Action item: Wherever a line holds the word "blanco", copy that line from the data.

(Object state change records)

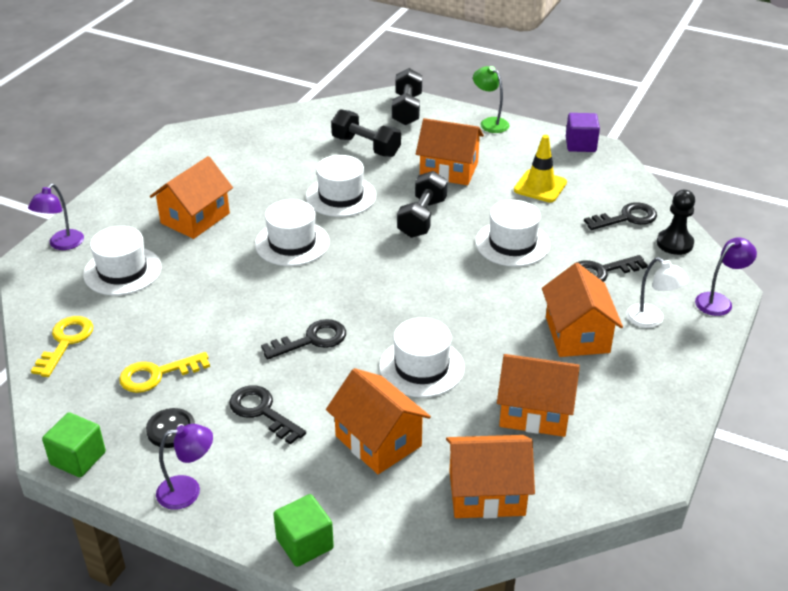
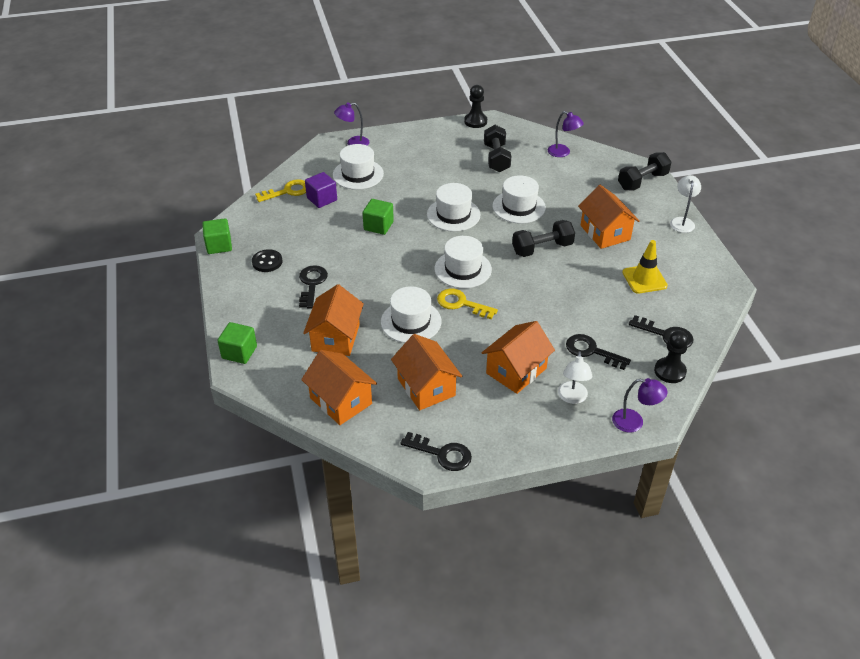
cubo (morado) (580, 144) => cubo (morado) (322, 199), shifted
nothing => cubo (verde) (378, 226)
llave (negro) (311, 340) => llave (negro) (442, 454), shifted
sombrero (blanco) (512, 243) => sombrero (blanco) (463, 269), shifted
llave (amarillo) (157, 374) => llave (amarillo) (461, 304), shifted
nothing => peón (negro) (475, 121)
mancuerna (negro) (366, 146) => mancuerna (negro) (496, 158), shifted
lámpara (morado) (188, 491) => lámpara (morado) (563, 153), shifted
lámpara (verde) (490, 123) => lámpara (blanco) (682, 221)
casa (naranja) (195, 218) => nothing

Problem solution:
sombrero (blanco) (512, 243) => sombrero (blanco) (463, 269), shifted
lámpara (verde) (490, 123) => lámpara (blanco) (682, 221)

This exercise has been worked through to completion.